**Exercise brief**
Extract every line of the records that contains the string "Horn", treating uppercase and lowercase as distinct.
** begin Records shown **
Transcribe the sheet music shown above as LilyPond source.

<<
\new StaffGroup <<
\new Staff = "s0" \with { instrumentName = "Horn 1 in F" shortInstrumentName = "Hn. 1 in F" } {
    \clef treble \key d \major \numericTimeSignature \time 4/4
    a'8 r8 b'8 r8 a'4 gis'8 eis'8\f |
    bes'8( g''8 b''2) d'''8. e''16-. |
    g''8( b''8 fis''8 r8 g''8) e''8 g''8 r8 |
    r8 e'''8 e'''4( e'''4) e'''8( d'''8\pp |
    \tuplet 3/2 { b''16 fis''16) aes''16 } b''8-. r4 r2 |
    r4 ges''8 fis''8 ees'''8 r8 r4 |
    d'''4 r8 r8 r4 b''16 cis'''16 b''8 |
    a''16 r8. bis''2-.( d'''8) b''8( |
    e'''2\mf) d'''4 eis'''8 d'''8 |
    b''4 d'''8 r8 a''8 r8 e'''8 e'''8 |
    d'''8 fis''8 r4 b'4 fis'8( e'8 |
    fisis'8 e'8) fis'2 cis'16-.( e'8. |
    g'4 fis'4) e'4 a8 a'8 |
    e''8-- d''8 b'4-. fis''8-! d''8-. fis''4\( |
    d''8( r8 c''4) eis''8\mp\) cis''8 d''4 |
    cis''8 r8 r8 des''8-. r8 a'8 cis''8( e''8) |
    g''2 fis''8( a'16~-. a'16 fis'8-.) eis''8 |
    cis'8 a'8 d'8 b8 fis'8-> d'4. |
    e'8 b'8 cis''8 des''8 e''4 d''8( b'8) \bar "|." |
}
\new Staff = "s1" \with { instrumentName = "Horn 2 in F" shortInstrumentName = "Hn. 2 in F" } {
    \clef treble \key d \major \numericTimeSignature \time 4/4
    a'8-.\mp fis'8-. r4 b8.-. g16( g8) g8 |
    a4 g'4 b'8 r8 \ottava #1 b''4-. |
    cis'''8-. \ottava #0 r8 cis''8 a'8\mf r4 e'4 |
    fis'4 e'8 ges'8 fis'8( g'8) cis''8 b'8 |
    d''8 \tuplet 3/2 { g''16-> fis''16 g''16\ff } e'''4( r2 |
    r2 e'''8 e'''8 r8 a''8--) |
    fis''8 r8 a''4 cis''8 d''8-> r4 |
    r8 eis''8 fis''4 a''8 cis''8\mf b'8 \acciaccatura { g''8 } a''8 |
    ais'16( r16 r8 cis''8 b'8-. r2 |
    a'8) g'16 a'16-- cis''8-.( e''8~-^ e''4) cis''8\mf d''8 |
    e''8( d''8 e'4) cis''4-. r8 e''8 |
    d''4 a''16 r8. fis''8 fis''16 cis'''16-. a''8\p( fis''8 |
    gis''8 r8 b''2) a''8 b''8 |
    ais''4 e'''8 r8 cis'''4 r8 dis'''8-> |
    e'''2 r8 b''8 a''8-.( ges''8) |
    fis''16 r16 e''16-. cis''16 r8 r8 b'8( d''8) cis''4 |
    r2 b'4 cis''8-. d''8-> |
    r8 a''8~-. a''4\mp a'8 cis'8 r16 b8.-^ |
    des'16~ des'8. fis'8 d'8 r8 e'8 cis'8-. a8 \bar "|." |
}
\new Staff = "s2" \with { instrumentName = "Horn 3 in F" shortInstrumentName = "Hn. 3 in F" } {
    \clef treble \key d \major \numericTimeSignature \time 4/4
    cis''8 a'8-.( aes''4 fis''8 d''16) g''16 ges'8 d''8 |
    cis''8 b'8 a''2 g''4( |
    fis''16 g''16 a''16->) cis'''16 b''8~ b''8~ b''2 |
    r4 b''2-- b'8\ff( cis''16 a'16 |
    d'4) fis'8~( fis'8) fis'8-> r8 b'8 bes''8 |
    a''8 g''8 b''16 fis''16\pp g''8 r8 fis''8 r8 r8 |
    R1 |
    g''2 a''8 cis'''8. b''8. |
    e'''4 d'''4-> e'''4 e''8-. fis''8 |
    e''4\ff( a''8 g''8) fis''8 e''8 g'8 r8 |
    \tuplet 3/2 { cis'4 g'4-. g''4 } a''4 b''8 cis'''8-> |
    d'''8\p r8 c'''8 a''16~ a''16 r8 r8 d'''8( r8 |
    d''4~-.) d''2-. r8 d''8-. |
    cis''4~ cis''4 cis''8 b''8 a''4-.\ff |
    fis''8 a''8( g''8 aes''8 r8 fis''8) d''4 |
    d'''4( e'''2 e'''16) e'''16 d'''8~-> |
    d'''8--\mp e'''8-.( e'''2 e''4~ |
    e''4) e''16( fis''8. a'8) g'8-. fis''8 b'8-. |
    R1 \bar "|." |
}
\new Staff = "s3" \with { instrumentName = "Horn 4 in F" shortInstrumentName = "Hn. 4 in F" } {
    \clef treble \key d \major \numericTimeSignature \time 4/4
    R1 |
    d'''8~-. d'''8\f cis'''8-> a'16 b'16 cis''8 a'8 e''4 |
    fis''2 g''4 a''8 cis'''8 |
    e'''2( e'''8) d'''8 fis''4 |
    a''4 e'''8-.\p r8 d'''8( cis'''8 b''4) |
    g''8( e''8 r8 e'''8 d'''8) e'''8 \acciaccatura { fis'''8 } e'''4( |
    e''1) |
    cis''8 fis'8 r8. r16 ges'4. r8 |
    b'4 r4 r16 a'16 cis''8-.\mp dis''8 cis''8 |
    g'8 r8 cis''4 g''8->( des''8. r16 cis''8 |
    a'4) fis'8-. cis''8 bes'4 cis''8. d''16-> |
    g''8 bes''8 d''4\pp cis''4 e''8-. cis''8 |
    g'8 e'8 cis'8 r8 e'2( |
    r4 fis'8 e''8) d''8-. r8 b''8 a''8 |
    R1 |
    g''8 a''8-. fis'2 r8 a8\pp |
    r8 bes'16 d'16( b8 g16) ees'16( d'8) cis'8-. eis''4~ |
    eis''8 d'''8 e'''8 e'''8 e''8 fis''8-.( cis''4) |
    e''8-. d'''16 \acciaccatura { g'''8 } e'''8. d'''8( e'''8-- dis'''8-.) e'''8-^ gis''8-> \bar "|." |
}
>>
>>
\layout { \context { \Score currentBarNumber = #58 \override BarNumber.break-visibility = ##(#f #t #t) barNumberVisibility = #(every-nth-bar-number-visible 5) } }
** end Records shown **
**Worked answer**
\new Staff = "s0" \with { instrumentName = "Horn 1 in F" shortInstrumentName = "Hn. 1 in F" } {
\new Staff = "s1" \with { instrumentName = "Horn 2 in F" shortInstrumentName = "Hn. 2 in F" } {
\new Staff = "s2" \with { instrumentName = "Horn 3 in F" shortInstrumentName = "Hn. 3 in F" } {
\new Staff = "s3" \with { instrumentName = "Horn 4 in F" shortInstrumentName = "Hn. 4 in F" } {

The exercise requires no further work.